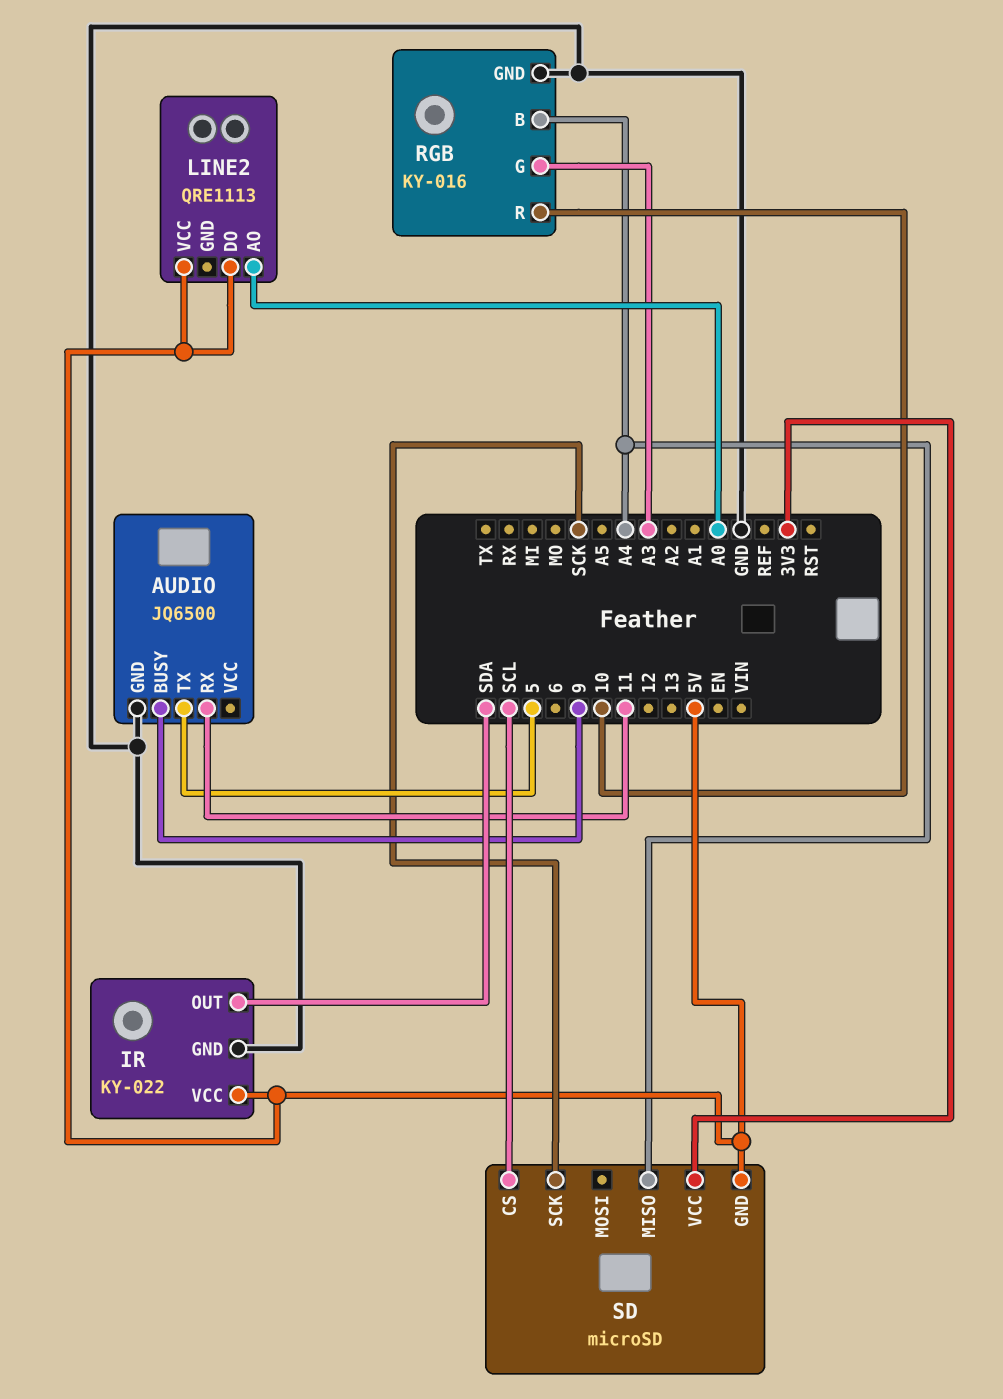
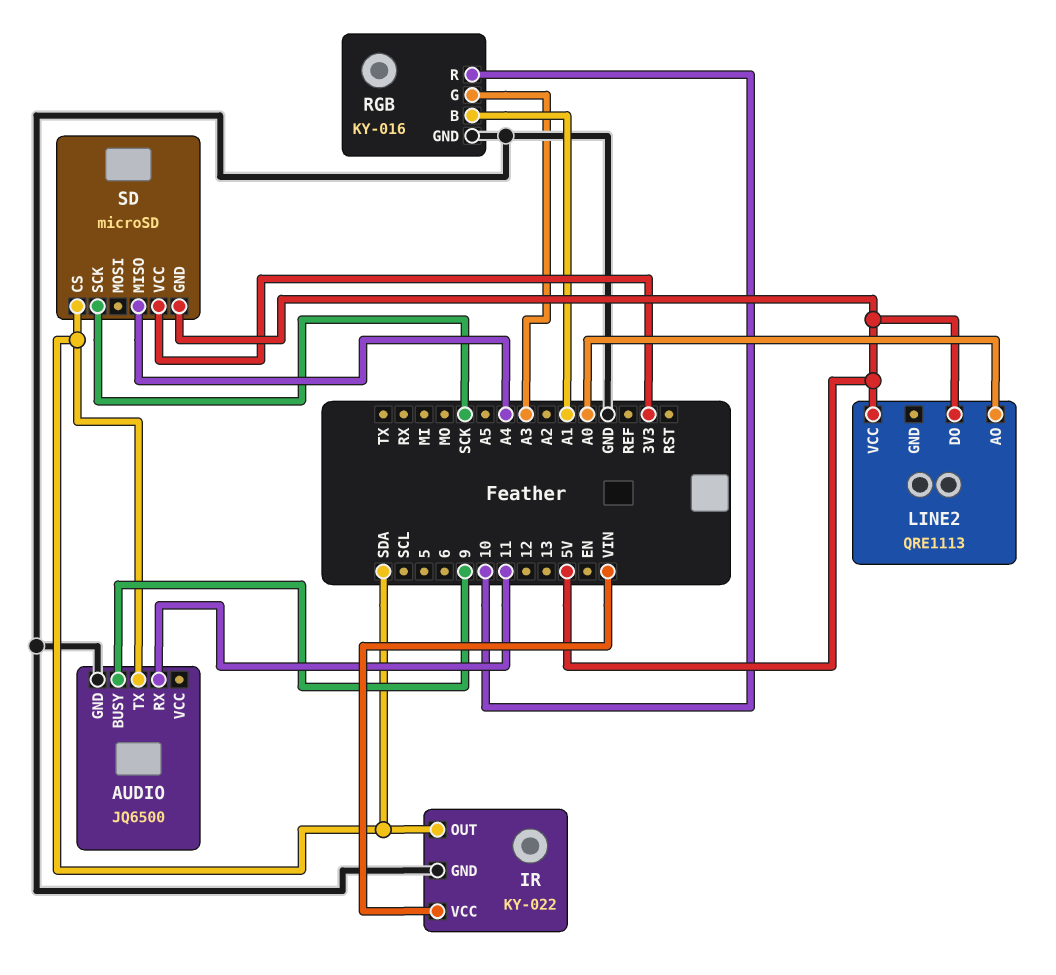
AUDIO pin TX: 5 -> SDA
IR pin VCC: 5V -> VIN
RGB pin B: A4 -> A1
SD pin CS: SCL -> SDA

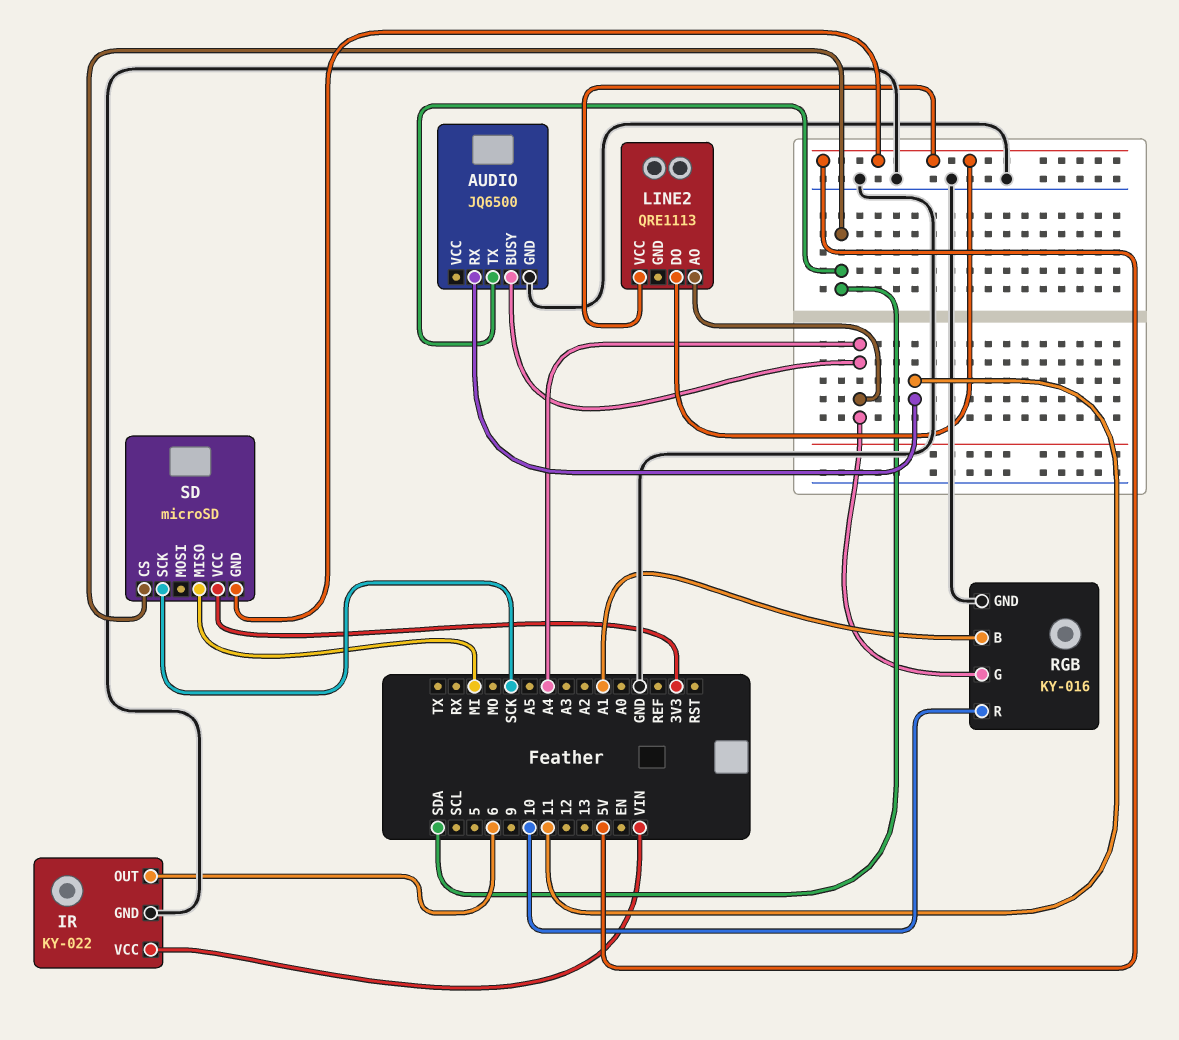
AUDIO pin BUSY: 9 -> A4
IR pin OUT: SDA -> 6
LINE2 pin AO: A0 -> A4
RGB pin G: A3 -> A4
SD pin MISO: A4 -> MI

━━━━━━━━

• **To do**
Give back exactly the lines from the one containing "IR pin VCC: 5V -> VIN" to the final line of the entries, both included, and no picture.

• **The answer**
IR pin VCC: 5V -> VIN
RGB pin B: A4 -> A1
SD pin CS: SCL -> SDA

AUDIO pin BUSY: 9 -> A4
IR pin OUT: SDA -> 6
LINE2 pin AO: A0 -> A4
RGB pin G: A3 -> A4
SD pin MISO: A4 -> MI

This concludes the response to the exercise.